## TASK INSTRUCTIONS:
Among the entries beneath this sentence, how many lines include the word "clockwise"? Only the number is wanted.

## DATA RECORDS:
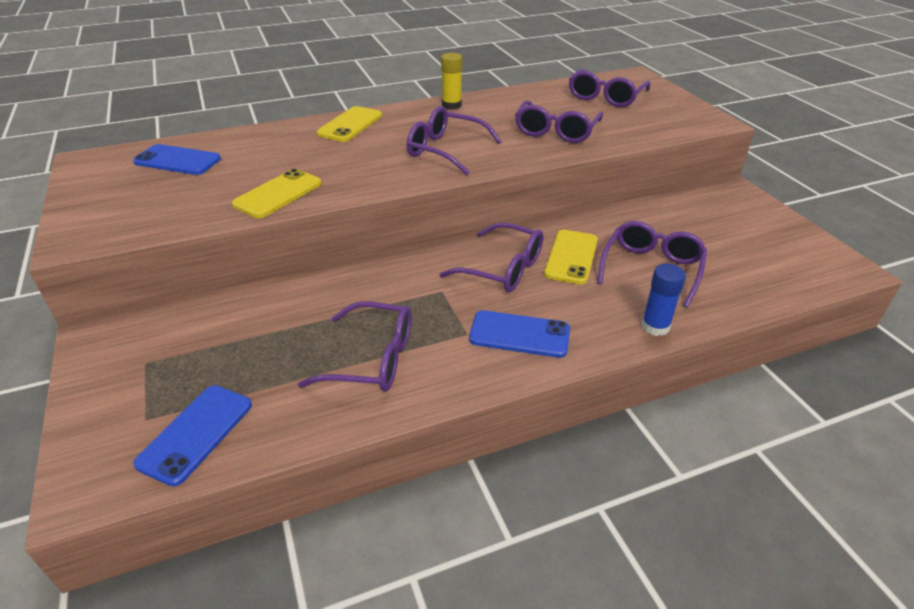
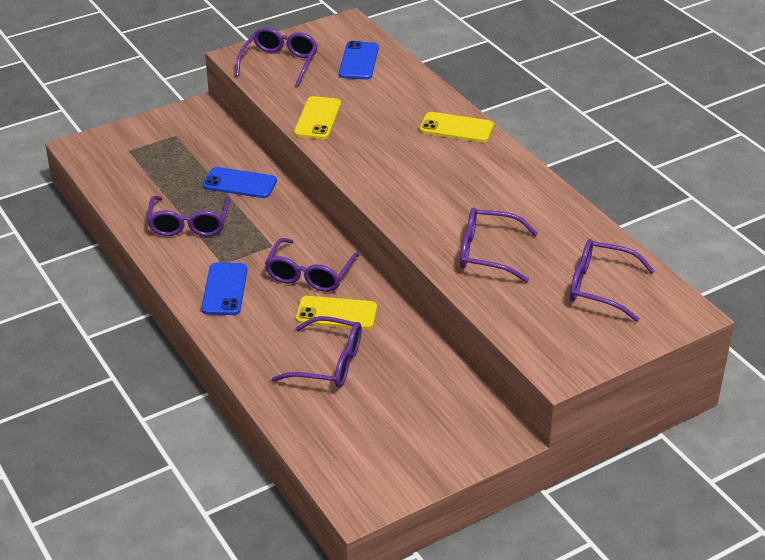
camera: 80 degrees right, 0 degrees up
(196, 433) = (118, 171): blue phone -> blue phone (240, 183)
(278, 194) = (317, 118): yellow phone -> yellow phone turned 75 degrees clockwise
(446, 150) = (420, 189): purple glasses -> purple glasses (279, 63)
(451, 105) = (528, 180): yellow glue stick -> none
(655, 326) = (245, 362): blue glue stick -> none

==

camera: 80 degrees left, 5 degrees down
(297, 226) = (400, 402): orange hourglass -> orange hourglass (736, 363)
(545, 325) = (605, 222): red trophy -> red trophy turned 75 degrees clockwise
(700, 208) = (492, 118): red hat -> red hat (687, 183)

--

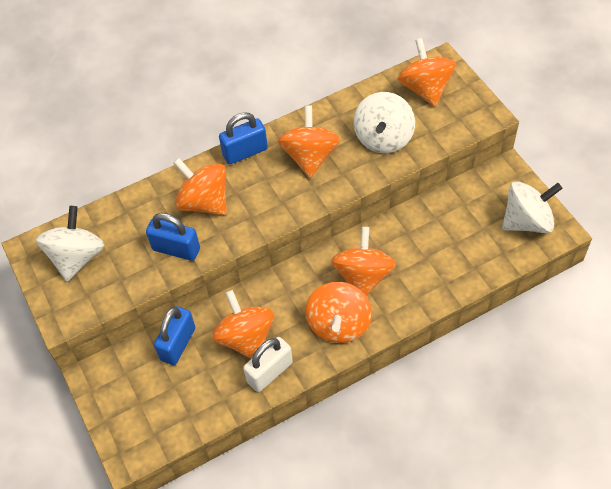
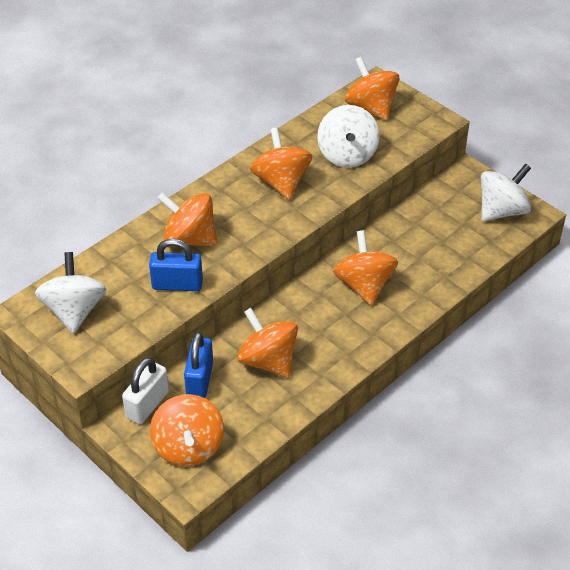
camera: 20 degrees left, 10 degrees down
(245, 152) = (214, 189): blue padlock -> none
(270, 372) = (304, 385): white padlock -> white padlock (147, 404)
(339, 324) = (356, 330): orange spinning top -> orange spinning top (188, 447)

## SOLUTION TO THE EXERCISE:
2